**Data supplied:**
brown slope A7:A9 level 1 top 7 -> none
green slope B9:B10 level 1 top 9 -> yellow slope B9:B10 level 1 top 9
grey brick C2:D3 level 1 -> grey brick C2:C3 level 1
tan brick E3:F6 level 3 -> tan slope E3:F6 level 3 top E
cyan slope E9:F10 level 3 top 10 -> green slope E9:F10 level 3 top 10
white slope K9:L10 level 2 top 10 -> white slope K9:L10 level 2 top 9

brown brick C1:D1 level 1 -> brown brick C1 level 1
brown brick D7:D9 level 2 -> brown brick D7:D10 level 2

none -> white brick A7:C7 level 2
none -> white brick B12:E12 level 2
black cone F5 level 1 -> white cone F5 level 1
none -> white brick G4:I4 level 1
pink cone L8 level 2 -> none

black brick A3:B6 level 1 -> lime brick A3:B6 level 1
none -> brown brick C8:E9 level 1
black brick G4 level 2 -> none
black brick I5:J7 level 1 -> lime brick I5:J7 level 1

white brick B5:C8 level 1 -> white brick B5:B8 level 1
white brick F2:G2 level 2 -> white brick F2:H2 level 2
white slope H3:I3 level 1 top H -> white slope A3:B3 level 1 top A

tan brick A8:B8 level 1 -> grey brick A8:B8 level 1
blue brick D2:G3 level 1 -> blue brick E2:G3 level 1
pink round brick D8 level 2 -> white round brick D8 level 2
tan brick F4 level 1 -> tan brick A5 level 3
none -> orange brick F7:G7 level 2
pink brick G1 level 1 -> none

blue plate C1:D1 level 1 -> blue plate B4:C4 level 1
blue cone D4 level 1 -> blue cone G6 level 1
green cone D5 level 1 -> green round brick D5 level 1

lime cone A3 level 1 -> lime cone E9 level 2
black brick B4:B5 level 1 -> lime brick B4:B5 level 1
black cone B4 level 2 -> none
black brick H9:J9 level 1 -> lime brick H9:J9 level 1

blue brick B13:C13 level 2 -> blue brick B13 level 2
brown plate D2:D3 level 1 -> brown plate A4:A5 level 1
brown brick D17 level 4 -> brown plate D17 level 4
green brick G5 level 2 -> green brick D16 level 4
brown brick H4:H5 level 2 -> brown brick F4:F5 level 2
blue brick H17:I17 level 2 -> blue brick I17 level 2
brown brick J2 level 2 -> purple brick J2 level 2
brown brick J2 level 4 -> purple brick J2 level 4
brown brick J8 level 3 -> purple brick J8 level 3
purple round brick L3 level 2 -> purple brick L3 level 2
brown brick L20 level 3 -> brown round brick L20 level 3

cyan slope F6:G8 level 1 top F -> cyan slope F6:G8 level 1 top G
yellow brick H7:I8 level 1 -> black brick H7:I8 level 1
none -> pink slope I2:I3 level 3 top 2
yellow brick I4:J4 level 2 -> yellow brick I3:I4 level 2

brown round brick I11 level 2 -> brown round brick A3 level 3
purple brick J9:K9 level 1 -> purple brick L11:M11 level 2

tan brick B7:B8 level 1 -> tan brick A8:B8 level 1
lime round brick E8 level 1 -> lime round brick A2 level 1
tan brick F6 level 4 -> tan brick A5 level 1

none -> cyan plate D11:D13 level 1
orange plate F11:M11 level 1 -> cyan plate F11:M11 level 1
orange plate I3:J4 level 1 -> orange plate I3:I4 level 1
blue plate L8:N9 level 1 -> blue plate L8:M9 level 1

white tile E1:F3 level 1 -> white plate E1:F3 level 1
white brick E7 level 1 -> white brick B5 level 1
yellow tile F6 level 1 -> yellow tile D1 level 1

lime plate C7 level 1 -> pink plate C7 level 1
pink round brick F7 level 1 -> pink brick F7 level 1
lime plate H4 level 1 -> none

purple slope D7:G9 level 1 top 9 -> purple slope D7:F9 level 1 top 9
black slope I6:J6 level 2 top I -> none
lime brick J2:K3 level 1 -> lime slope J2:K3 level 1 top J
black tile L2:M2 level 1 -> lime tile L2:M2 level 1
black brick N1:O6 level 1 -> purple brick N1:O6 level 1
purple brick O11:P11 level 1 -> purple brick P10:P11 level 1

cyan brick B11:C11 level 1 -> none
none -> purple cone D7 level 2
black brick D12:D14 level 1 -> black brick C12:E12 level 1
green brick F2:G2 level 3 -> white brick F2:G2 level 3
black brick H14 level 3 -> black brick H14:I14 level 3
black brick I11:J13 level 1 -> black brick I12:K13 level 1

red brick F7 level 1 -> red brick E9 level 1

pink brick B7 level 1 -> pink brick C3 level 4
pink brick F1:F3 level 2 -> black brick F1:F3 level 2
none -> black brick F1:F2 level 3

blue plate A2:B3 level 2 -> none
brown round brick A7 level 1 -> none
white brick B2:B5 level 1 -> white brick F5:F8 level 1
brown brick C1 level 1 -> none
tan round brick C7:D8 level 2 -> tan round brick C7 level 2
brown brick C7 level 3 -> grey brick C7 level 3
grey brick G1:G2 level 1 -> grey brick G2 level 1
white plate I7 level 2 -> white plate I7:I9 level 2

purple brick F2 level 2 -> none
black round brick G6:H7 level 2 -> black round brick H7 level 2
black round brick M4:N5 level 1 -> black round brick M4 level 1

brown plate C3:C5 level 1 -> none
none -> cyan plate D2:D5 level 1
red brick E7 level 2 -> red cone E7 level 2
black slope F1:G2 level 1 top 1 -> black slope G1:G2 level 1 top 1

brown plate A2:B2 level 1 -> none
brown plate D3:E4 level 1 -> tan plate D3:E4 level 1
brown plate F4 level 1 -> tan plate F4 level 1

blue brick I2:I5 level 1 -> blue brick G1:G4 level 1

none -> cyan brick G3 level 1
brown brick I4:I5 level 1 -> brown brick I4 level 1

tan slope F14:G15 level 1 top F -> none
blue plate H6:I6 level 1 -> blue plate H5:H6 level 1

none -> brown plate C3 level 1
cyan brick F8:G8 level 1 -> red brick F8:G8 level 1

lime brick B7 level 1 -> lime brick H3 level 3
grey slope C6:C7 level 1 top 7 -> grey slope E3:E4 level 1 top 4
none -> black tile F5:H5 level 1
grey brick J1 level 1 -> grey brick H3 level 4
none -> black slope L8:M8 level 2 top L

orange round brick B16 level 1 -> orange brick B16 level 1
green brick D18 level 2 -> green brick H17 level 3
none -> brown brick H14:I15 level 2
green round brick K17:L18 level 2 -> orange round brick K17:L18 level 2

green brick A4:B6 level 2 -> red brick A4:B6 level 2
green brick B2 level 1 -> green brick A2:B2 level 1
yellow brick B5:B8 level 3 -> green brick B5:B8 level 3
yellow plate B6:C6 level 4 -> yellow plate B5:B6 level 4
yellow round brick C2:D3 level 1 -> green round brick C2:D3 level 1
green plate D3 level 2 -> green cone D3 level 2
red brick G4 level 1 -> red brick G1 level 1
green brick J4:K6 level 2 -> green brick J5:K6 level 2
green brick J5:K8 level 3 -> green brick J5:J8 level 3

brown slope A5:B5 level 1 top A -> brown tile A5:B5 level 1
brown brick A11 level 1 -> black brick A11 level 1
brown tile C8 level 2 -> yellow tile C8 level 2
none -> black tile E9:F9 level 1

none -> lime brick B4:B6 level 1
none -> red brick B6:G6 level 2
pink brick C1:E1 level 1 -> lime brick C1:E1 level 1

**Work instruction:**
In the records above, find the line containing "blue brick D2:G3" and restate word for word every line from the first through that one.

**Written reply:**
brown slope A7:A9 level 1 top 7 -> none
green slope B9:B10 level 1 top 9 -> yellow slope B9:B10 level 1 top 9
grey brick C2:D3 level 1 -> grey brick C2:C3 level 1
tan brick E3:F6 level 3 -> tan slope E3:F6 level 3 top E
cyan slope E9:F10 level 3 top 10 -> green slope E9:F10 level 3 top 10
white slope K9:L10 level 2 top 10 -> white slope K9:L10 level 2 top 9

brown brick C1:D1 level 1 -> brown brick C1 level 1
brown brick D7:D9 level 2 -> brown brick D7:D10 level 2

none -> white brick A7:C7 level 2
none -> white brick B12:E12 level 2
black cone F5 level 1 -> white cone F5 level 1
none -> white brick G4:I4 level 1
pink cone L8 level 2 -> none

black brick A3:B6 level 1 -> lime brick A3:B6 level 1
none -> brown brick C8:E9 level 1
black brick G4 level 2 -> none
black brick I5:J7 level 1 -> lime brick I5:J7 level 1

white brick B5:C8 level 1 -> white brick B5:B8 level 1
white brick F2:G2 level 2 -> white brick F2:H2 level 2
white slope H3:I3 level 1 top H -> white slope A3:B3 level 1 top A

tan brick A8:B8 level 1 -> grey brick A8:B8 level 1
blue brick D2:G3 level 1 -> blue brick E2:G3 level 1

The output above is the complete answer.